*** Opening Data excerpts ***
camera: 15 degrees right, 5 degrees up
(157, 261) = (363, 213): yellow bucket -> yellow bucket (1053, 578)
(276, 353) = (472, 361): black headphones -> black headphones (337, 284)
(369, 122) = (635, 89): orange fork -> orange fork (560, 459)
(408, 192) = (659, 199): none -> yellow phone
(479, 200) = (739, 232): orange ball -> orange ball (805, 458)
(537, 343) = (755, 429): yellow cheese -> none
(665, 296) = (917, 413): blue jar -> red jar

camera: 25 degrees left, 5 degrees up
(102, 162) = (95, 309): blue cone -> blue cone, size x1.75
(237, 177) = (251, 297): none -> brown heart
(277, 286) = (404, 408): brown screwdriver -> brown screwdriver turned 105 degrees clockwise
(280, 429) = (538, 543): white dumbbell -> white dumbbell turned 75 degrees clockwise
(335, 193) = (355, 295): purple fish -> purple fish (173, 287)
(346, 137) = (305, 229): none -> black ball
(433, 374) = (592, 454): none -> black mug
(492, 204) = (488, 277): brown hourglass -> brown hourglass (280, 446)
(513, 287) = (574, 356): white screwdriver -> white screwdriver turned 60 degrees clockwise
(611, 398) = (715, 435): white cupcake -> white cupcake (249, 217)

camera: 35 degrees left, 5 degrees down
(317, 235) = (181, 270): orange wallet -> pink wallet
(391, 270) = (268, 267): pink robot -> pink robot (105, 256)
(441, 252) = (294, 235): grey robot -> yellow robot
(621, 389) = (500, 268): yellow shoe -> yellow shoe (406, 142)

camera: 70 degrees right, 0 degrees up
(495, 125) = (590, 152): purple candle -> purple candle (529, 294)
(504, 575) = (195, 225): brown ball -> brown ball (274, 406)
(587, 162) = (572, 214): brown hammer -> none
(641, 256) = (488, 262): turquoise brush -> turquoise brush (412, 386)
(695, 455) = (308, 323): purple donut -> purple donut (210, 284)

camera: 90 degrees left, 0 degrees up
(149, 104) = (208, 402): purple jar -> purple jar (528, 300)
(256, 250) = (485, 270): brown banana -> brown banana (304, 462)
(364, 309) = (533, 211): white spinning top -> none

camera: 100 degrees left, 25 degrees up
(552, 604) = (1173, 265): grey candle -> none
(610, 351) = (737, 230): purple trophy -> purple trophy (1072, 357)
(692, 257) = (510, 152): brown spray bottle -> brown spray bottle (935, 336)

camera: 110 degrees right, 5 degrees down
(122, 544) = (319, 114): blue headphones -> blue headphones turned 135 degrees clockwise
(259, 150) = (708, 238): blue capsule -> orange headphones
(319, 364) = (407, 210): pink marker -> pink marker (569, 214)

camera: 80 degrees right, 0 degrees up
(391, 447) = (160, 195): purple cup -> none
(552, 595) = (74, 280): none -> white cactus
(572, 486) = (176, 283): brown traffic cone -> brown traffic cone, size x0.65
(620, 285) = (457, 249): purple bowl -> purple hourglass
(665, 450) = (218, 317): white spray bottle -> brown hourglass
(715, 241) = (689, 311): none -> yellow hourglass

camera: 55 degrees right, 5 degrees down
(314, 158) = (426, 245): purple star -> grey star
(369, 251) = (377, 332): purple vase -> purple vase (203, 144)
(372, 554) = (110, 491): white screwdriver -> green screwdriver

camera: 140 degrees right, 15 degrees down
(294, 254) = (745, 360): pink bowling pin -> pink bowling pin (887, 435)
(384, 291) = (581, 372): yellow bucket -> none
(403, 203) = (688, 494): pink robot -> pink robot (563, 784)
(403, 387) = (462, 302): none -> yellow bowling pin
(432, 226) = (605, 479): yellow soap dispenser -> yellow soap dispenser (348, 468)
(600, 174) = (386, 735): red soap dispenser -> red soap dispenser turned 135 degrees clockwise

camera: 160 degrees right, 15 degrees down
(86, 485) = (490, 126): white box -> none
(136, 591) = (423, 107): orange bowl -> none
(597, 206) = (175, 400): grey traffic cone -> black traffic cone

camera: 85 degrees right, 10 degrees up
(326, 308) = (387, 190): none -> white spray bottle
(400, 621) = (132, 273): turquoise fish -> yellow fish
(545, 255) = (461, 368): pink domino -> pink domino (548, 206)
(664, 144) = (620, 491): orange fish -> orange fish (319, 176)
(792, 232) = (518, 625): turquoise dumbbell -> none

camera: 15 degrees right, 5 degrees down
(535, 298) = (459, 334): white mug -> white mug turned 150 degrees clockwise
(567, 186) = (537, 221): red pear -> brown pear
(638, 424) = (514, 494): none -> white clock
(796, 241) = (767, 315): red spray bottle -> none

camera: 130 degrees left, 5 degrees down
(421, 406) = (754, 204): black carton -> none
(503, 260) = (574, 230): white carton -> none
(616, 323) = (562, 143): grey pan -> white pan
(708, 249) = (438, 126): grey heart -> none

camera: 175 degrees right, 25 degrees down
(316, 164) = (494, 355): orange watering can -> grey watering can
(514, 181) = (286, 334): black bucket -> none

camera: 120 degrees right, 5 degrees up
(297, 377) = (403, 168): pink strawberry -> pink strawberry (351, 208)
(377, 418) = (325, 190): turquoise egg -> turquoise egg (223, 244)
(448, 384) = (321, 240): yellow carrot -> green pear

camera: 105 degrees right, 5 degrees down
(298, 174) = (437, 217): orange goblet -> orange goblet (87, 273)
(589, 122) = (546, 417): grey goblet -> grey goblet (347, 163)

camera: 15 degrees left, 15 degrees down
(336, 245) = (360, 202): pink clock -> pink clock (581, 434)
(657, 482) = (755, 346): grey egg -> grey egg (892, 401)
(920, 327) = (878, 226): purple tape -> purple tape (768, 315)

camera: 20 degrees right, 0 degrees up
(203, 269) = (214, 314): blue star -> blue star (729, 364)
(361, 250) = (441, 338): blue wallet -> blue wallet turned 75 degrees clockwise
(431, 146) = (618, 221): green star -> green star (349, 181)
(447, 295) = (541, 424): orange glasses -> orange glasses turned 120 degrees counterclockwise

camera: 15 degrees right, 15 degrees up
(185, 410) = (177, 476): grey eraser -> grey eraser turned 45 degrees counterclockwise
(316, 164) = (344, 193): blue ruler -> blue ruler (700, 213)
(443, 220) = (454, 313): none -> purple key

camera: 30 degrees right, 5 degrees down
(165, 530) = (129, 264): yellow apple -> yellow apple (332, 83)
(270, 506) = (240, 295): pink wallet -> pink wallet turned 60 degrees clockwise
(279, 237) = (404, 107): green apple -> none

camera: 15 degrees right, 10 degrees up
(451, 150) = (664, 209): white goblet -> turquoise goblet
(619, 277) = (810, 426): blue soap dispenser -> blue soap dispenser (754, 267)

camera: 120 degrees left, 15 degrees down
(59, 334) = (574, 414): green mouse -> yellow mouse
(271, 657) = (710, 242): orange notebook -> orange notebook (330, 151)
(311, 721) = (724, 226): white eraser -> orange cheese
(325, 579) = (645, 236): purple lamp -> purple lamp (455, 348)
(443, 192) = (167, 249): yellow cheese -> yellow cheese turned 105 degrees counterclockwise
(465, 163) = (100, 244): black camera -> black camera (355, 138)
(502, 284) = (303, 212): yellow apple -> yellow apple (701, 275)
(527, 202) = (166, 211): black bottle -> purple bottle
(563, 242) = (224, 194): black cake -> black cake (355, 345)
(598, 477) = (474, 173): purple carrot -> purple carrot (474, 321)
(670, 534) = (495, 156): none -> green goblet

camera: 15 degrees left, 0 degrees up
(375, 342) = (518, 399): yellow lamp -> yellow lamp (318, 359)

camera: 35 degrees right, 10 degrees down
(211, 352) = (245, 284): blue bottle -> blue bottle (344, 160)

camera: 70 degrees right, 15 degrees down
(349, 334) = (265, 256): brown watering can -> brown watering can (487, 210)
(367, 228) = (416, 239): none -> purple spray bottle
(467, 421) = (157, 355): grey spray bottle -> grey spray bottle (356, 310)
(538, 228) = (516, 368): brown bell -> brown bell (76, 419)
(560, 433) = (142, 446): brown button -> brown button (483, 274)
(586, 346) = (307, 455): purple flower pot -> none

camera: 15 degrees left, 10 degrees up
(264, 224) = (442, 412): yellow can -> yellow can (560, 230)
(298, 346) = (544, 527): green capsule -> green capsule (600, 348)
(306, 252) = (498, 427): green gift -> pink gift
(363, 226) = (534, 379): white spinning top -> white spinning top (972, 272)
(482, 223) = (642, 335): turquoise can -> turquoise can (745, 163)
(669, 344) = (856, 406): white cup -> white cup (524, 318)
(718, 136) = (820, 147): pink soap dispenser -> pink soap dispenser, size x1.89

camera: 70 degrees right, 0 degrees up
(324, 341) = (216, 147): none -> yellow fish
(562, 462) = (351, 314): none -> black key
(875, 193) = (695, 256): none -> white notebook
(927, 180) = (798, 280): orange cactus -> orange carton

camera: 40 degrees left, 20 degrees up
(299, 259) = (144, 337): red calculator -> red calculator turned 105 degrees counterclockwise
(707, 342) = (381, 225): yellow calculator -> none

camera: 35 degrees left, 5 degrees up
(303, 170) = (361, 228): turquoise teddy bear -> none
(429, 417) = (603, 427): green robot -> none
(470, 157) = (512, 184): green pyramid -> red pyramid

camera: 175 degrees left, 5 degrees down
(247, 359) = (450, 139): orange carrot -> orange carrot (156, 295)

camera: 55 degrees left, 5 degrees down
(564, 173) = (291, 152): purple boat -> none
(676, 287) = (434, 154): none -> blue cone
*** Closing Data excerpts ***
> Exercise objective:
Give back exactly the lines of the listing, starting with the first and ending with the one bearing "(441, 252) = (294, 235): grey". Add no other lines.

> The completed task:
camera: 15 degrees right, 5 degrees up
(157, 261) = (363, 213): yellow bucket -> yellow bucket (1053, 578)
(276, 353) = (472, 361): black headphones -> black headphones (337, 284)
(369, 122) = (635, 89): orange fork -> orange fork (560, 459)
(408, 192) = (659, 199): none -> yellow phone
(479, 200) = (739, 232): orange ball -> orange ball (805, 458)
(537, 343) = (755, 429): yellow cheese -> none
(665, 296) = (917, 413): blue jar -> red jar

camera: 25 degrees left, 5 degrees up
(102, 162) = (95, 309): blue cone -> blue cone, size x1.75
(237, 177) = (251, 297): none -> brown heart
(277, 286) = (404, 408): brown screwdriver -> brown screwdriver turned 105 degrees clockwise
(280, 429) = (538, 543): white dumbbell -> white dumbbell turned 75 degrees clockwise
(335, 193) = (355, 295): purple fish -> purple fish (173, 287)
(346, 137) = (305, 229): none -> black ball
(433, 374) = (592, 454): none -> black mug
(492, 204) = (488, 277): brown hourglass -> brown hourglass (280, 446)
(513, 287) = (574, 356): white screwdriver -> white screwdriver turned 60 degrees clockwise
(611, 398) = (715, 435): white cupcake -> white cupcake (249, 217)

camera: 35 degrees left, 5 degrees down
(317, 235) = (181, 270): orange wallet -> pink wallet
(391, 270) = (268, 267): pink robot -> pink robot (105, 256)
(441, 252) = (294, 235): grey robot -> yellow robot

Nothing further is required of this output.